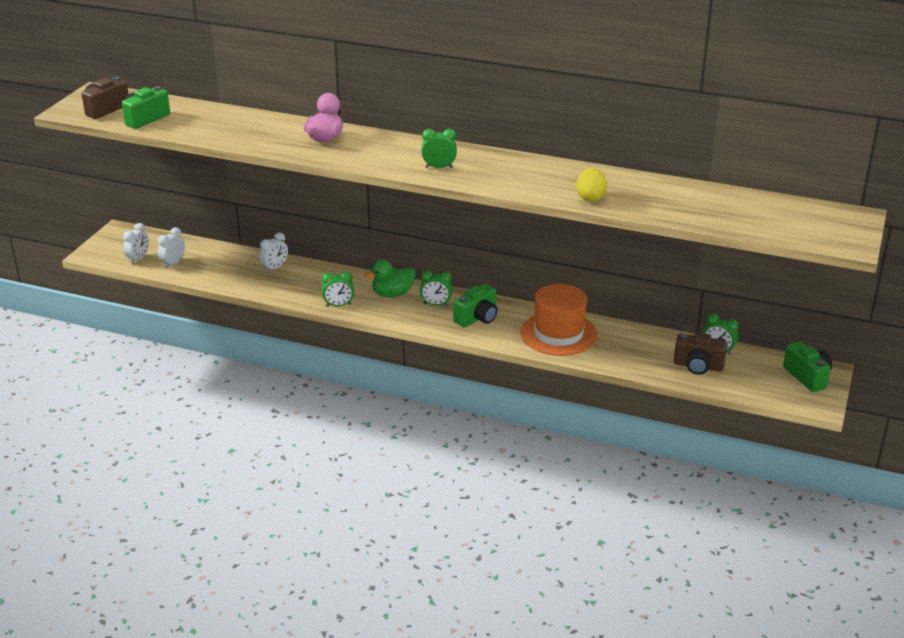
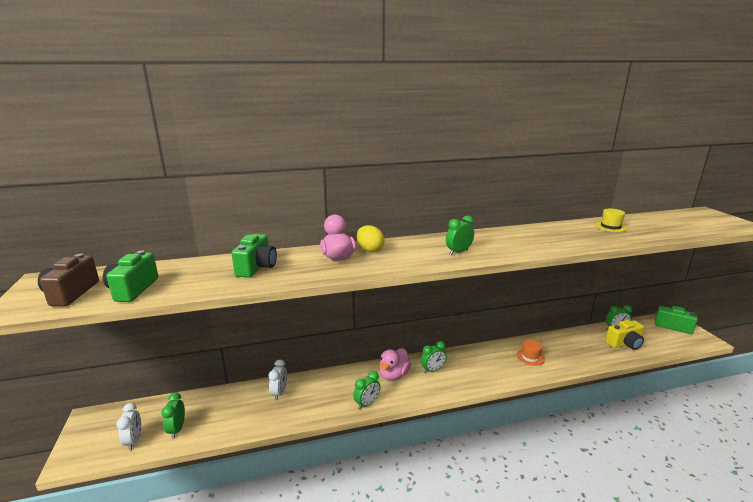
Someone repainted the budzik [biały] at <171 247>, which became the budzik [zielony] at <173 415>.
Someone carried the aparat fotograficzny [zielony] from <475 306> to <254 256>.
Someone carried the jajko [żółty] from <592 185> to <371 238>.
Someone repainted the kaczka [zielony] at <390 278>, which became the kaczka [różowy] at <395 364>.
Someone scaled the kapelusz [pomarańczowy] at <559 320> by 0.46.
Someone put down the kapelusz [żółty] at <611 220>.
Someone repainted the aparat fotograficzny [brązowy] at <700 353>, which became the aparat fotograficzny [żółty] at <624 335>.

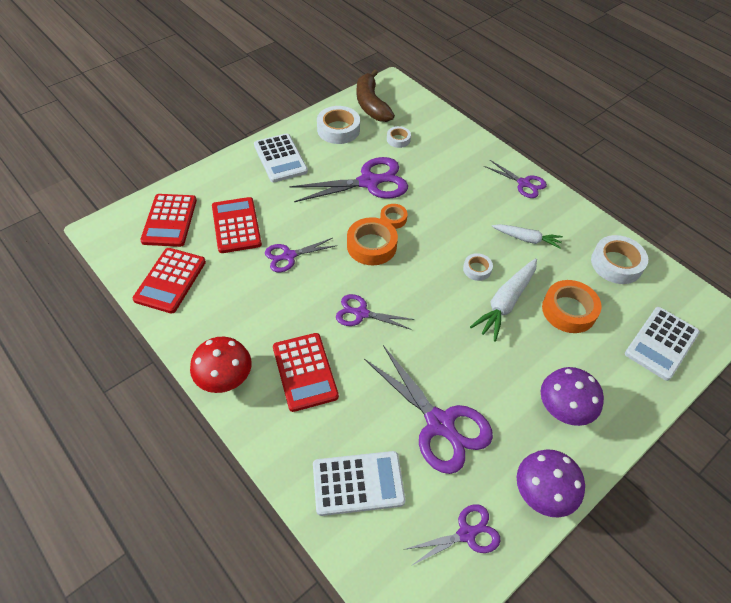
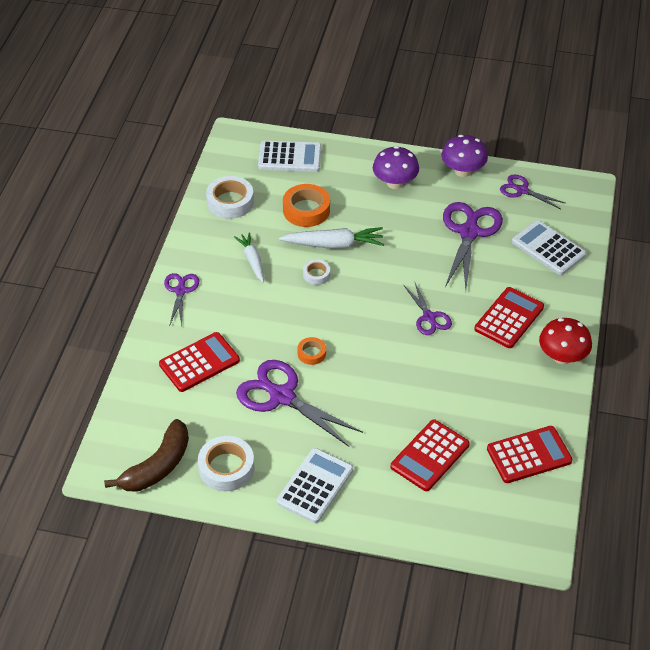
Someone carried the kalkulator [czerwony] from <168 220> to <199 362>.
Someone took away the nożyczki [fioletowy] at <301 255>.
Someone took away the taśma klejąca [pomarańczowy] at <372 241>.
Someone took away the taśma klejąca [biały] at <399 137>.

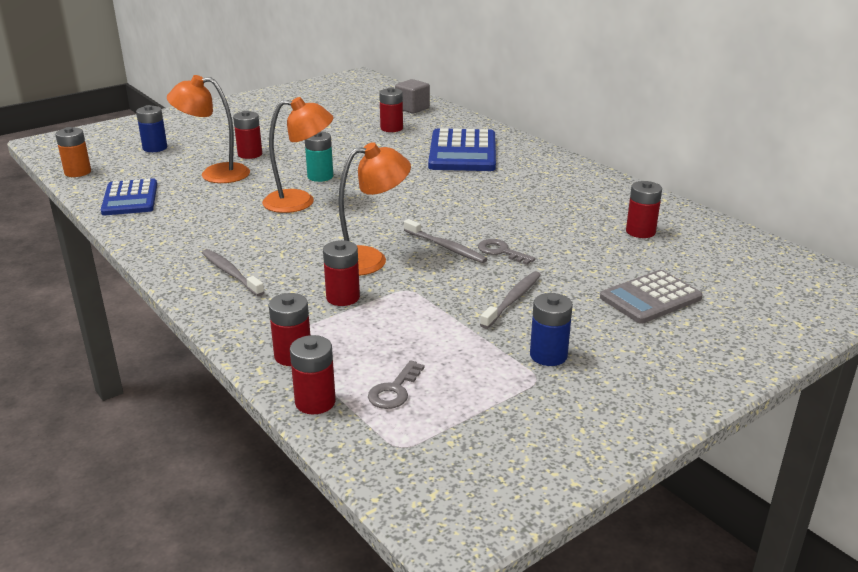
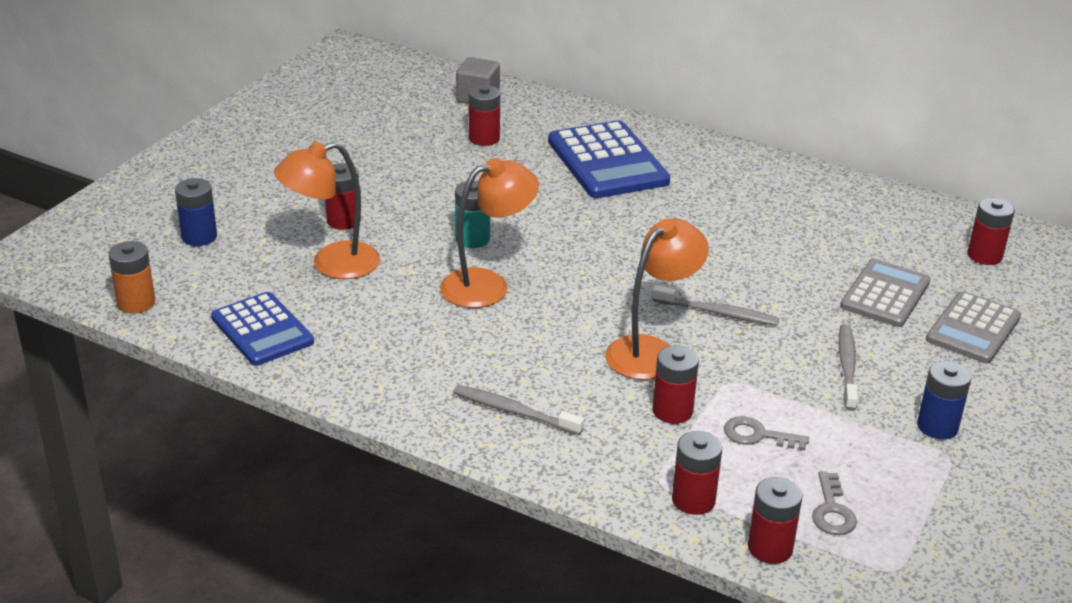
Someone carried the klucz [szary] from <507 252> to <766 433>.
Someone put down the kalkulator [szary] at <885 293>.
Someone carried the bateria [czerwony] from <644 209> to <991 231>.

- - -

» **Required work**: The answer is the complete set of records, copied exactly, with pictures omitted.

» **Answer to the problem**:
Someone repainted the budzik [biały] at <171 247>, which became the budzik [zielony] at <173 415>.
Someone carried the aparat fotograficzny [zielony] from <475 306> to <254 256>.
Someone carried the jajko [żółty] from <592 185> to <371 238>.
Someone repainted the kaczka [zielony] at <390 278>, which became the kaczka [różowy] at <395 364>.
Someone scaled the kapelusz [pomarańczowy] at <559 320> by 0.46.
Someone put down the kapelusz [żółty] at <611 220>.
Someone repainted the aparat fotograficzny [brązowy] at <700 353>, which became the aparat fotograficzny [żółty] at <624 335>.

Someone carried the kalkulator [czerwony] from <168 220> to <199 362>.
Someone took away the nożyczki [fioletowy] at <301 255>.
Someone took away the taśma klejąca [pomarańczowy] at <372 241>.
Someone took away the taśma klejąca [biały] at <399 137>.

Someone carried the klucz [szary] from <507 252> to <766 433>.
Someone put down the kalkulator [szary] at <885 293>.
Someone carried the bateria [czerwony] from <644 209> to <991 231>.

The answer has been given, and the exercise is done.